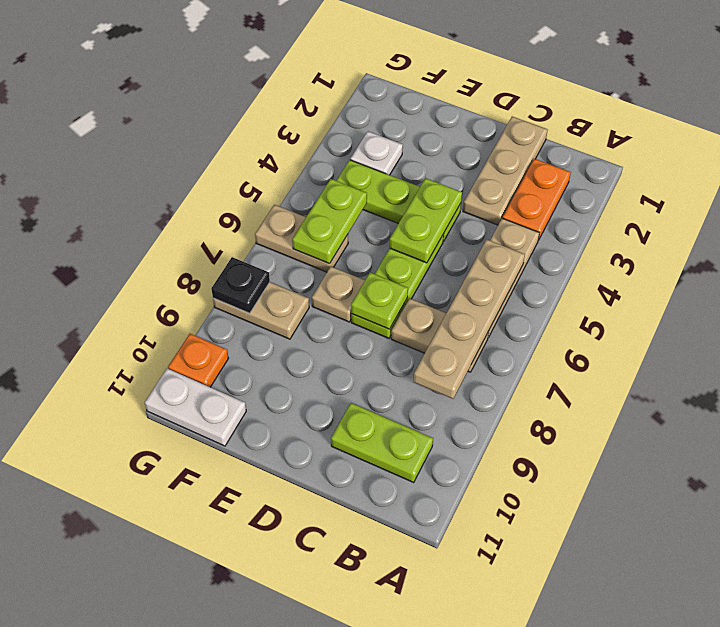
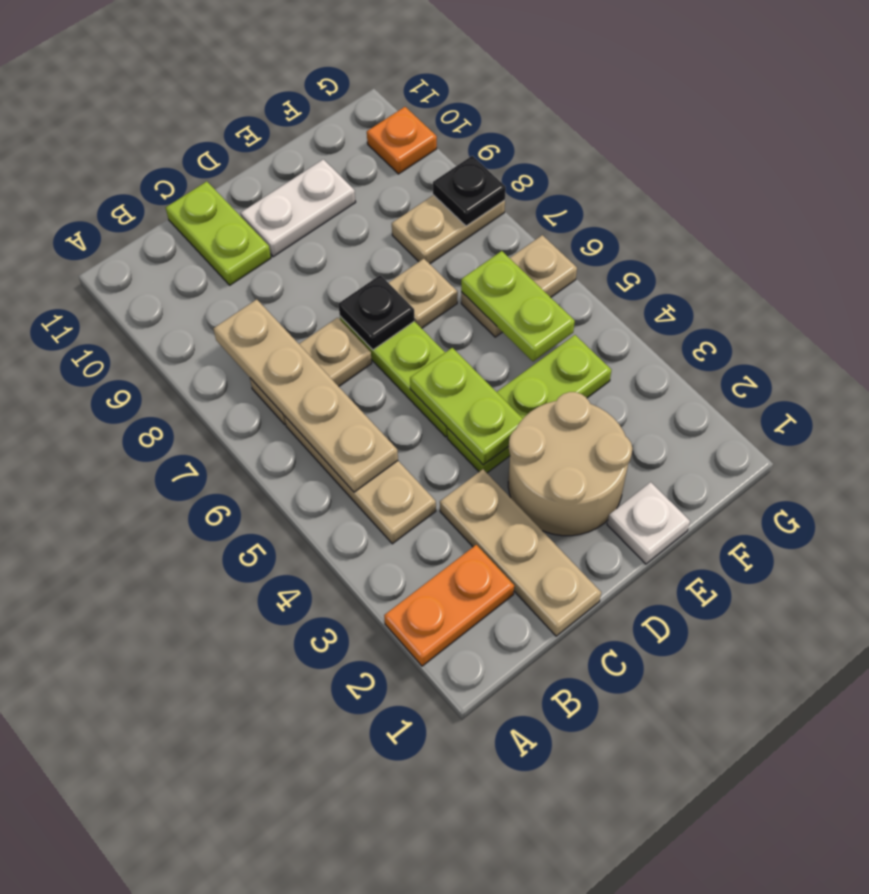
orange plate B2:B3 level 1 -> orange plate A2:B2 level 1
lime plate B10:C10 level 1 -> lime plate C10:C11 level 1
none -> tan round brick D2:E3 level 1
lime plate D7 level 2 -> black plate D7 level 2
white plate F3 level 1 -> white plate E1 level 1
white plate F11:G11 level 1 -> white plate D10:E10 level 1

THE PROBLEM:
Restate each entry exactly, omitting pictures.

RESULT:
orange plate B2:B3 level 1 -> orange plate A2:B2 level 1
lime plate B10:C10 level 1 -> lime plate C10:C11 level 1
none -> tan round brick D2:E3 level 1
lime plate D7 level 2 -> black plate D7 level 2
white plate F3 level 1 -> white plate E1 level 1
white plate F11:G11 level 1 -> white plate D10:E10 level 1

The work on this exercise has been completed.